→ WORK TASK
Down to the last line, restate the records word for word, but not the pictures.
/---
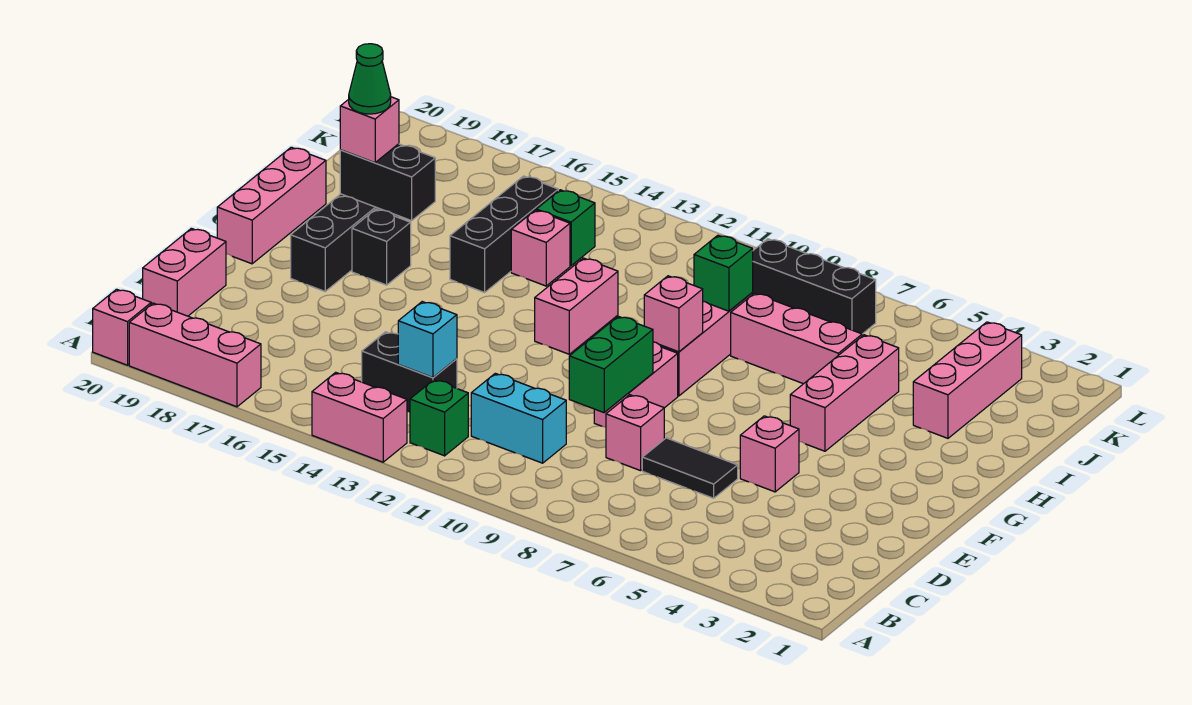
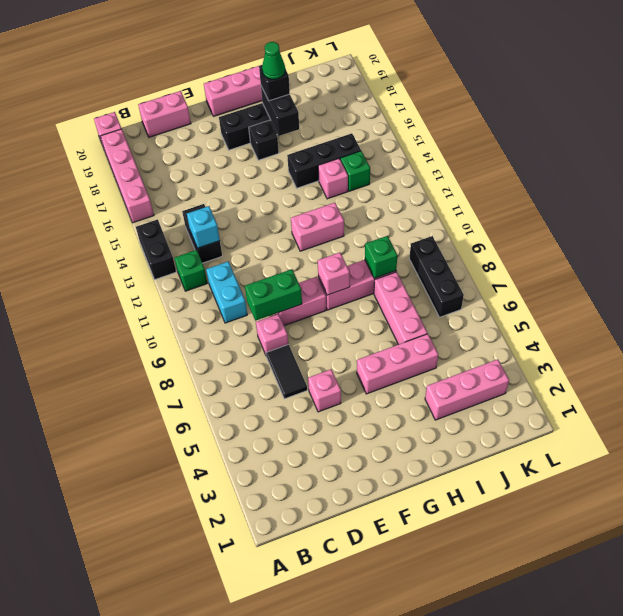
pink brick A13:A14 level 1 -> black brick A13:A14 level 1
pink brick A17:A19 level 1 -> pink brick A16:A19 level 1
pink brick H18 level 3 -> black brick H18 level 3

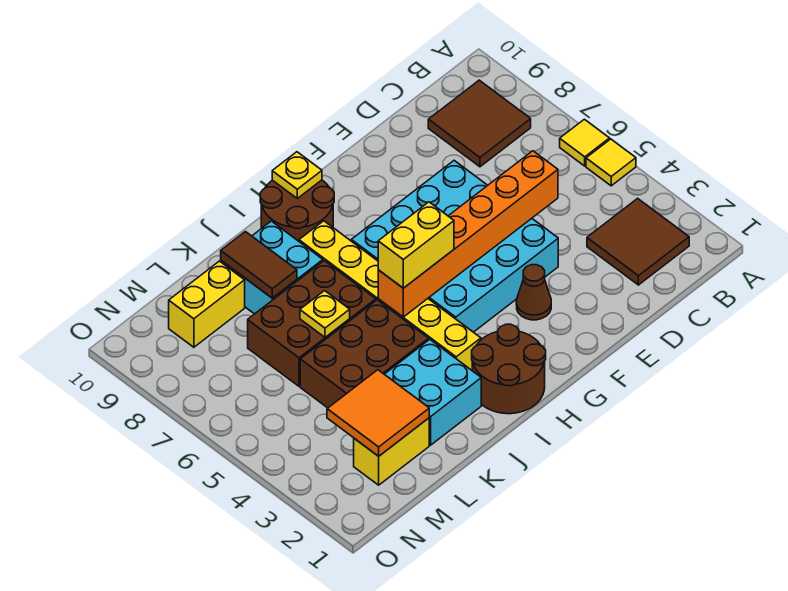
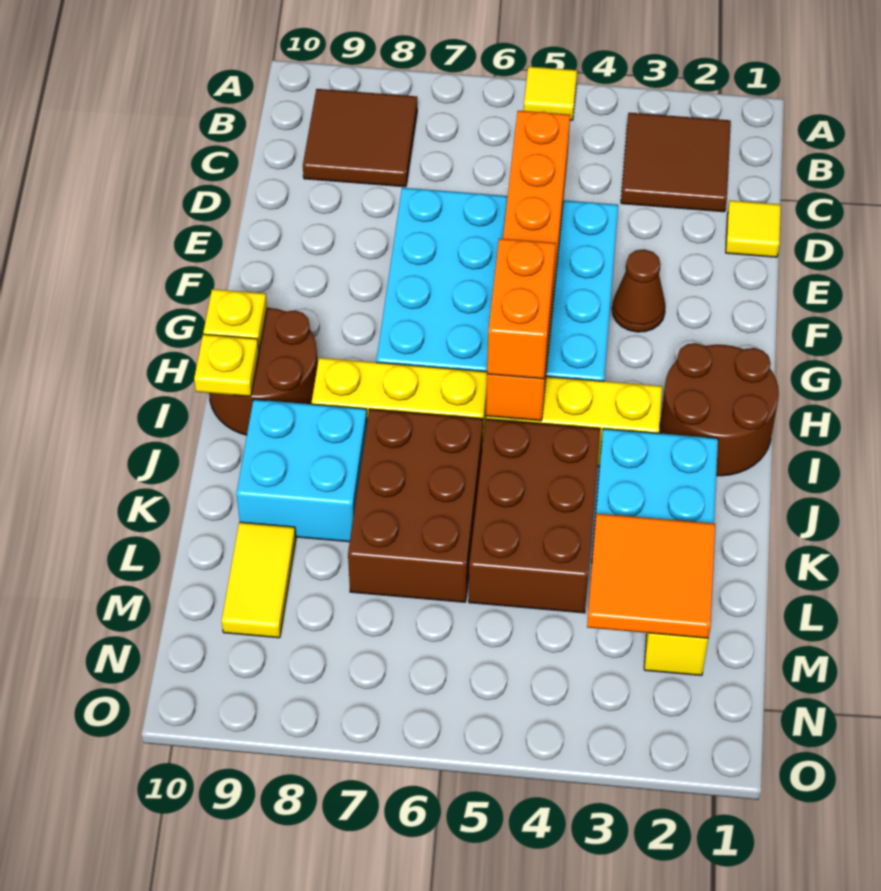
yellow tile A6 level 1 -> yellow tile D1 level 1
yellow brick H5:I5 level 3 -> orange brick H5:I5 level 3
yellow plate K6 level 2 -> yellow plate I10 level 2
brown tile K8:K9 level 2 -> none
yellow brick L9:M9 level 1 -> yellow tile L9:M9 level 1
\---
→ ANSWER BELOW
pink brick A13:A14 level 1 -> black brick A13:A14 level 1
pink brick A17:A19 level 1 -> pink brick A16:A19 level 1
pink brick H18 level 3 -> black brick H18 level 3

yellow tile A6 level 1 -> yellow tile D1 level 1
yellow brick H5:I5 level 3 -> orange brick H5:I5 level 3
yellow plate K6 level 2 -> yellow plate I10 level 2
brown tile K8:K9 level 2 -> none
yellow brick L9:M9 level 1 -> yellow tile L9:M9 level 1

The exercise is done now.